# [About this task]
You are asked to filter the data below and copy every line holding "spoon".

# [Data below]
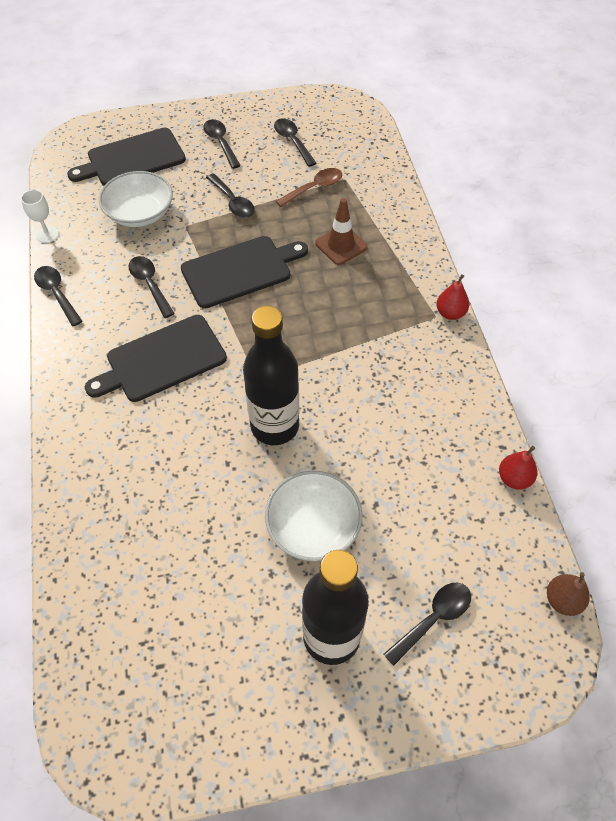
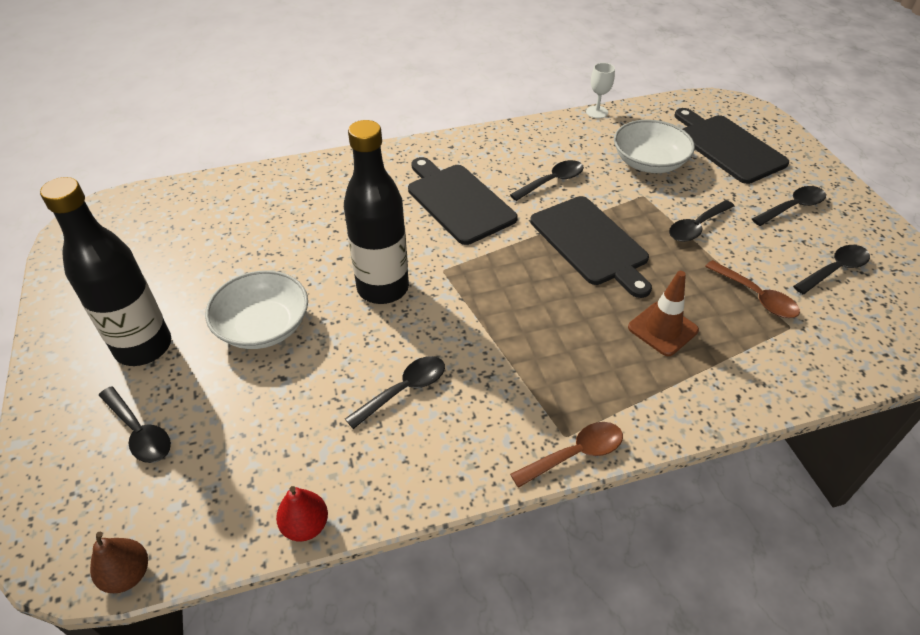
camera: 85 degrees right, 10 degrees down
(57, 294) = (526, 129): black spoon -> black spoon (404, 390)
(450, 313) = (575, 454): red pear -> brown spoon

# [Response for this exercise]
(57, 294) = (526, 129): black spoon -> black spoon (404, 390)
(450, 313) = (575, 454): red pear -> brown spoon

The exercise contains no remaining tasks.